- [Work order] Pictures stay out; please output the remaining data exactly.

- [Exercise data]
════

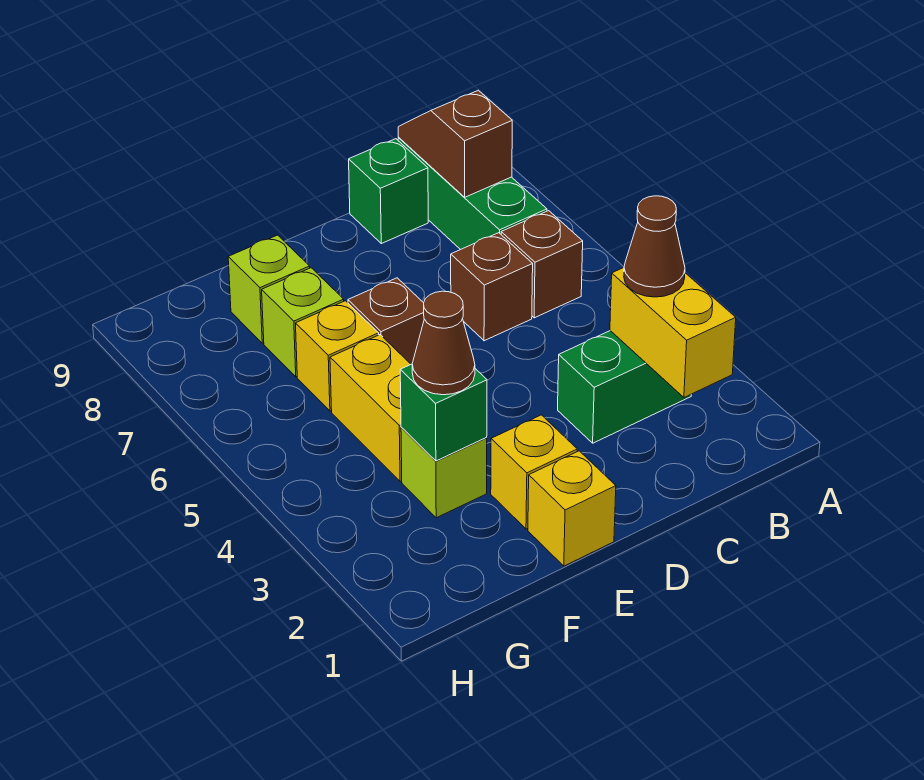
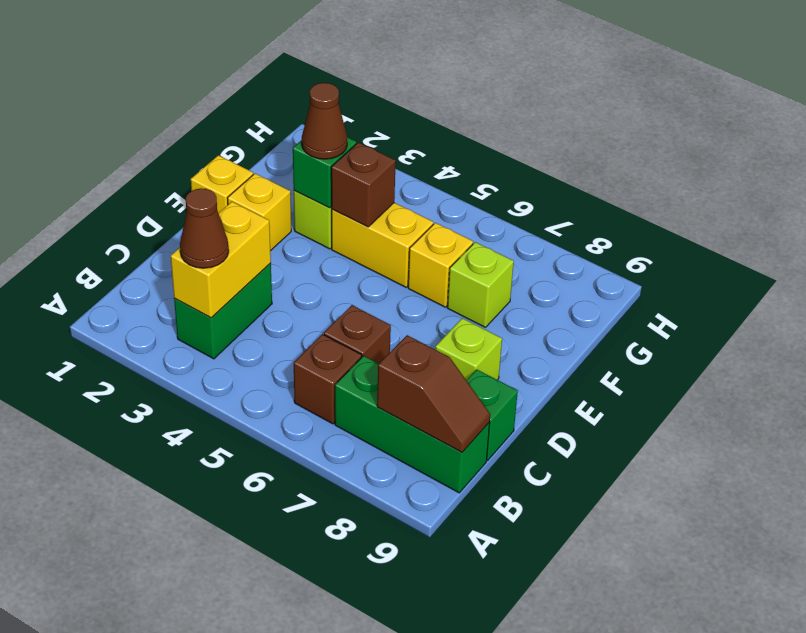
yellow brick B2:B3 level 2 -> yellow brick B3:C3 level 2
brown brick E6 level 1 -> brown brick F4 level 2
lime brick F8 level 1 -> lime brick D8 level 1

════

- [Expected answer]
yellow brick B2:B3 level 2 -> yellow brick B3:C3 level 2
brown brick E6 level 1 -> brown brick F4 level 2
lime brick F8 level 1 -> lime brick D8 level 1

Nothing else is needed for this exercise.